Extracted data:
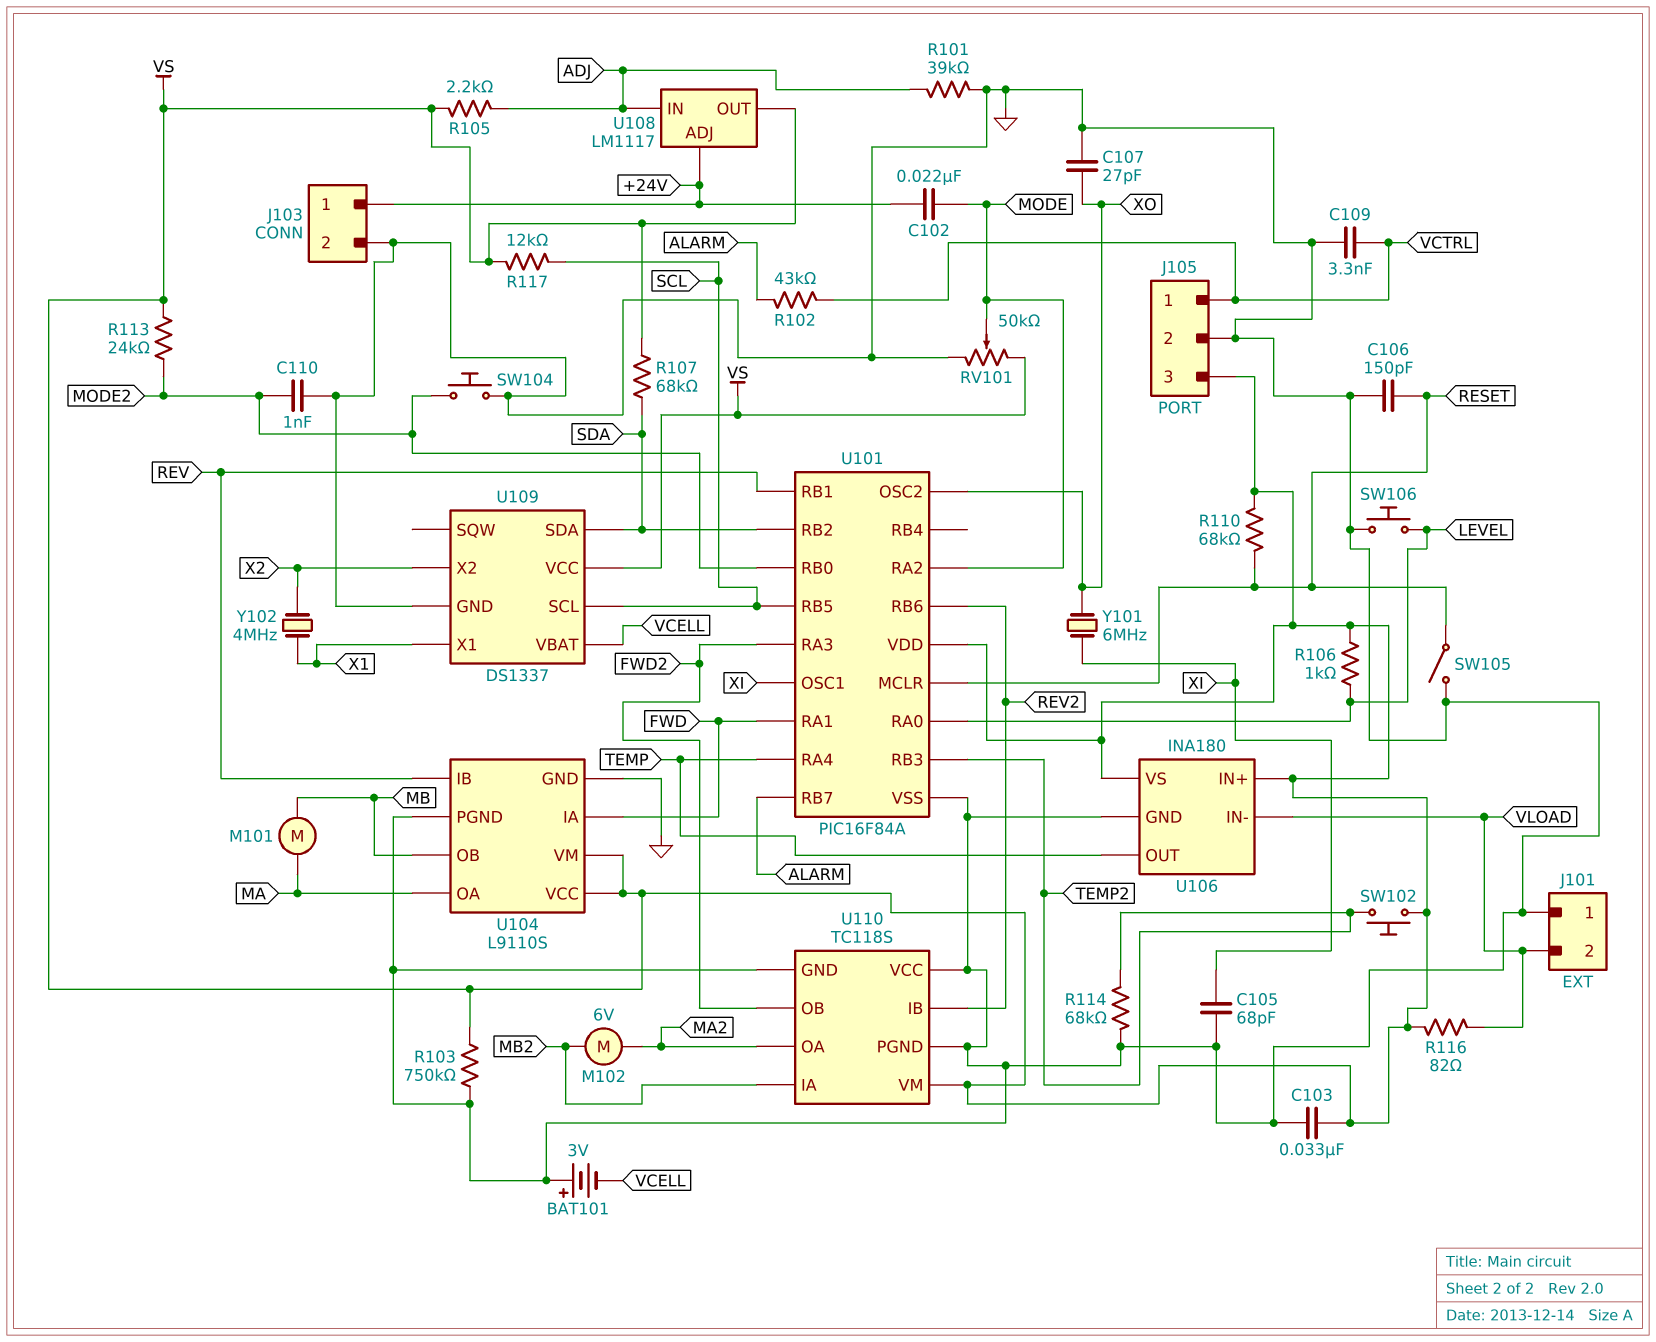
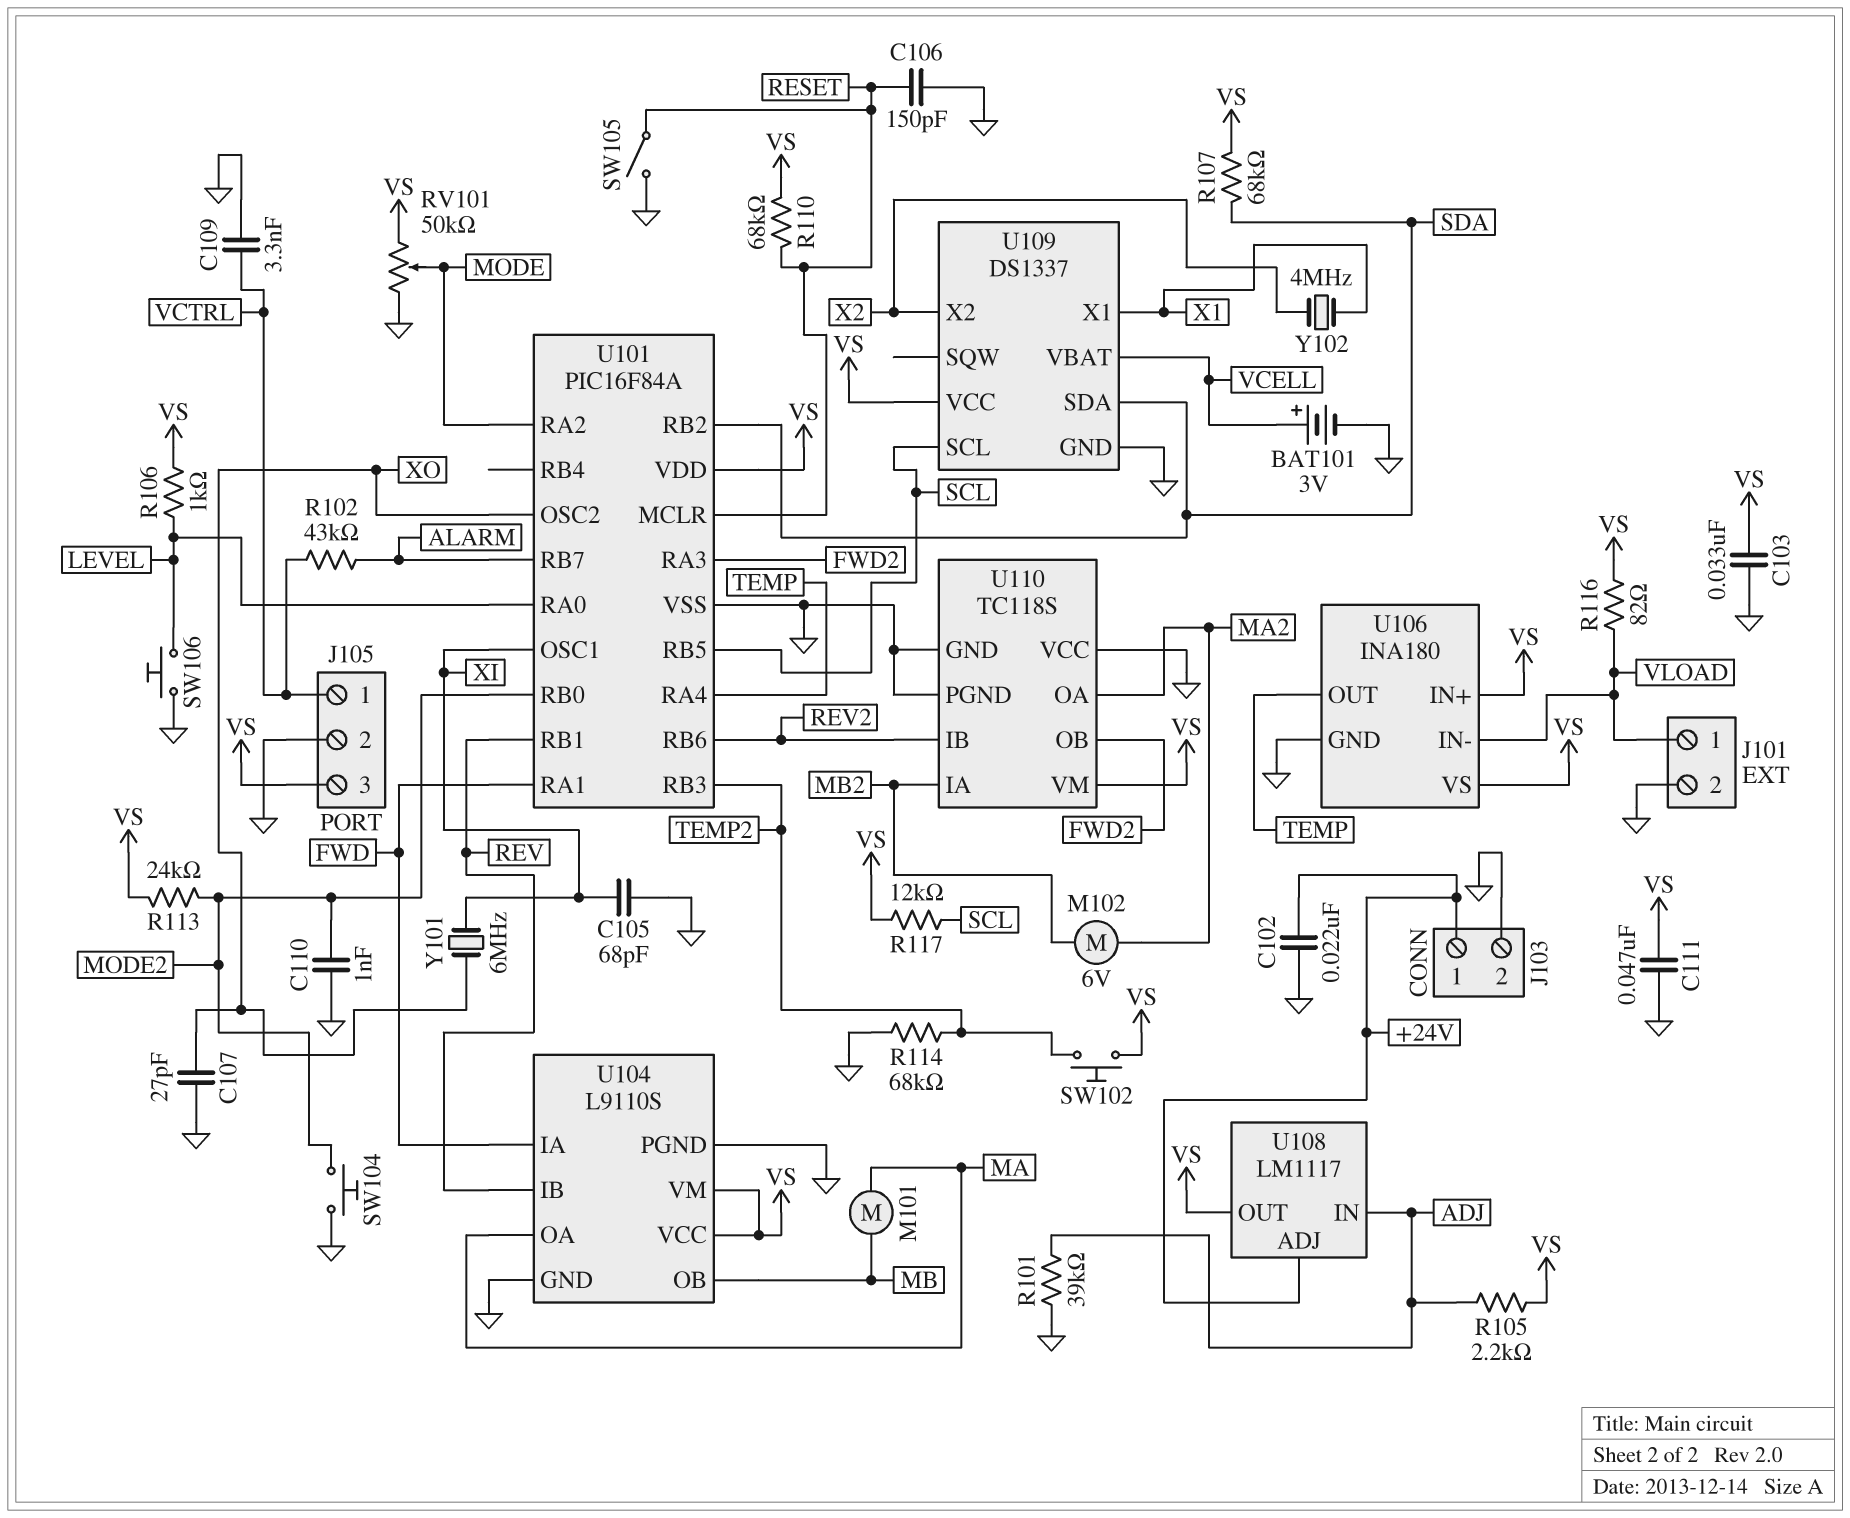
BAT101: 3V (plus GND, minus VCELL) -> 3V (plus VCELL, minus GND)
C102: 22nF (+24V, MODE) -> 22nF (+24V, GND)
C111: none -> 47nF (GND, VS)
J101 pin 1: GND -> VLOAD
J101 pin 2: VLOAD -> GND
R103: 750k (GND, VS) -> none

What you should do: A verbatim rendering of the listing above is required, without any of its pictures.

Response to the exercise:
BAT101: 3V (plus GND, minus VCELL) -> 3V (plus VCELL, minus GND)
C102: 22nF (+24V, MODE) -> 22nF (+24V, GND)
C111: none -> 47nF (GND, VS)
J101 pin 1: GND -> VLOAD
J101 pin 2: VLOAD -> GND
R103: 750k (GND, VS) -> none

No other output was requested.